##### SUPPLIED RECORDS

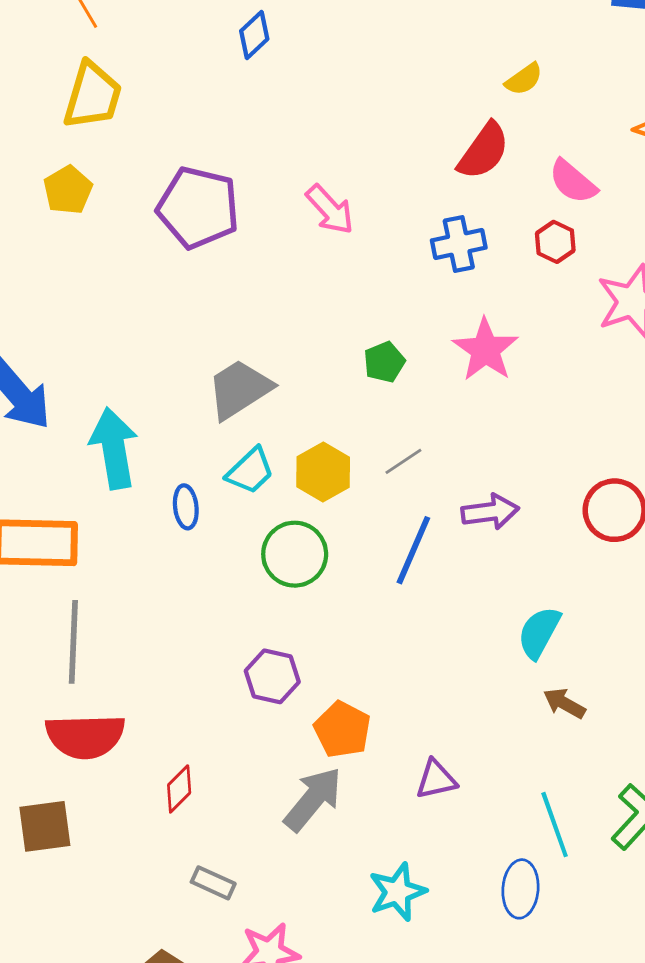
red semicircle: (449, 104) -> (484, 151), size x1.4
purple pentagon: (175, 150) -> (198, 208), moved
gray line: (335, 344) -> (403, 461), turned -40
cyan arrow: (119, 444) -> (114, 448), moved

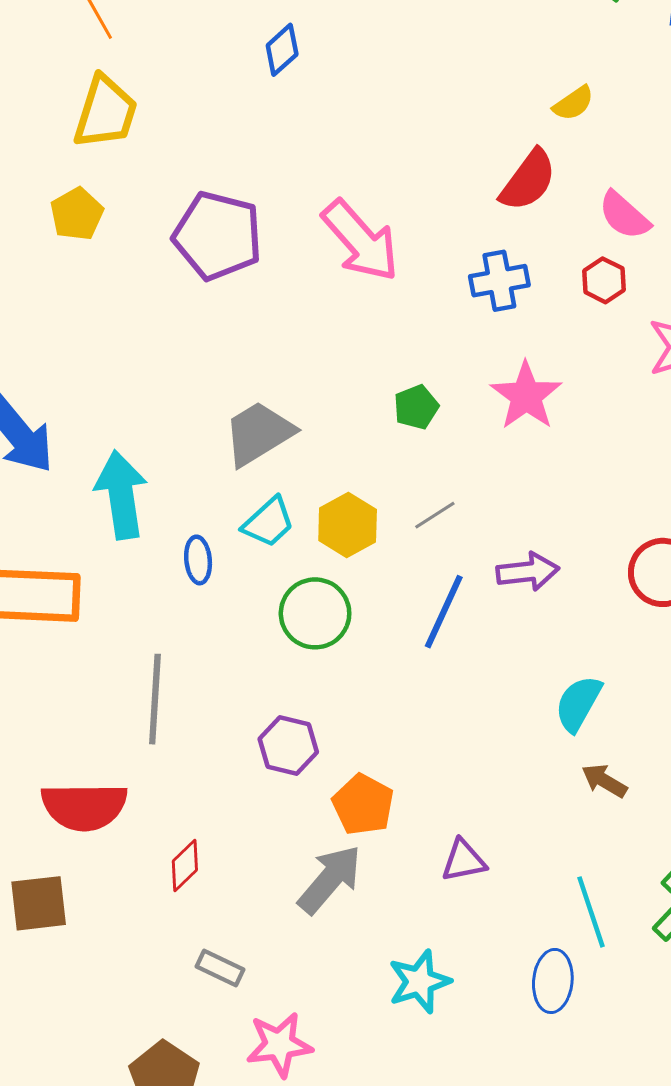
pink arrow: (330, 210) -> (360, 241), size x1.5
gray line: (73, 642) -> (155, 699), moved

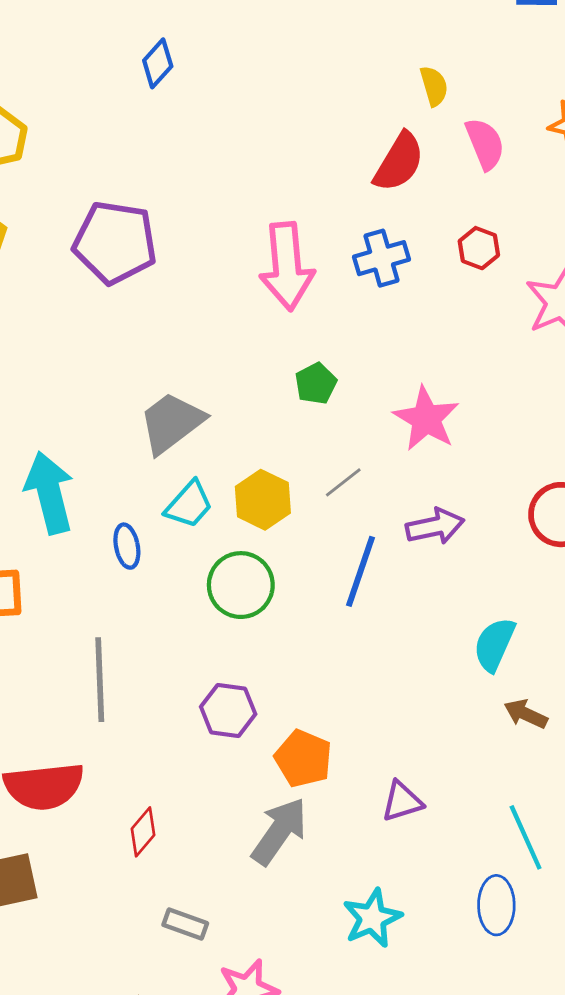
yellow semicircle: (573, 103) -> (434, 86), turned -66
pink semicircle: (624, 215) -> (485, 144), moved, turned -148
pink arrow: (360, 241) -> (287, 266), moved, turned 42
pink star: (526, 396) -> (426, 419), moved

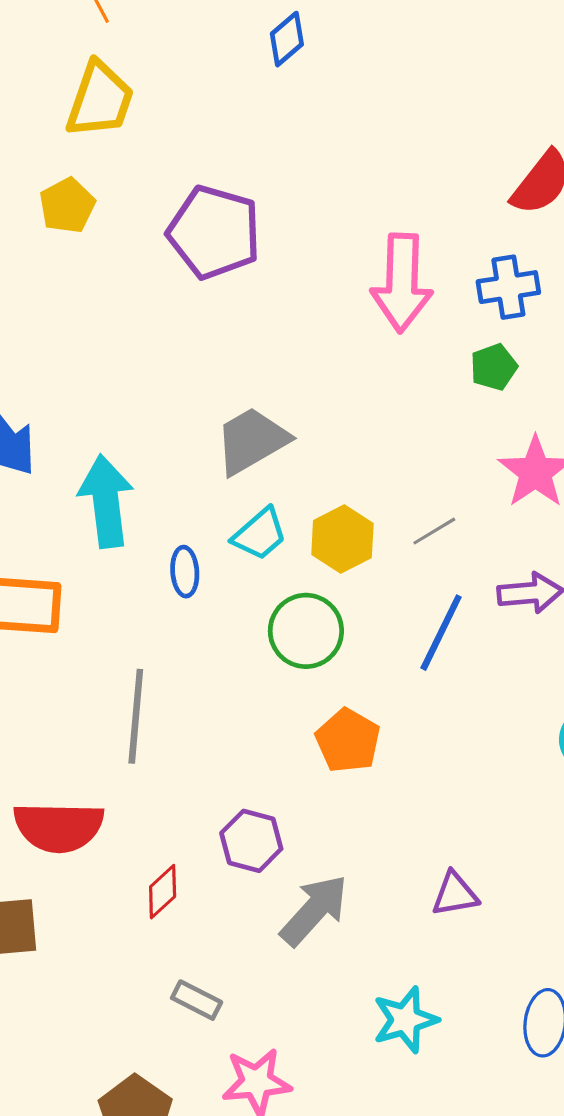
green pentagon: (316, 384) -> (494, 367), moved
purple hexagon: (228, 710) -> (251, 841), moved
orange pentagon: (303, 759) -> (348, 741), moved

##########

> **YOUR TASK**:
When a line of the records has the word "purple", pick it out and copy it.

> **SOLUTION**:
purple pentagon: (175, 150) -> (198, 208), moved
purple hexagon: (228, 710) -> (251, 841), moved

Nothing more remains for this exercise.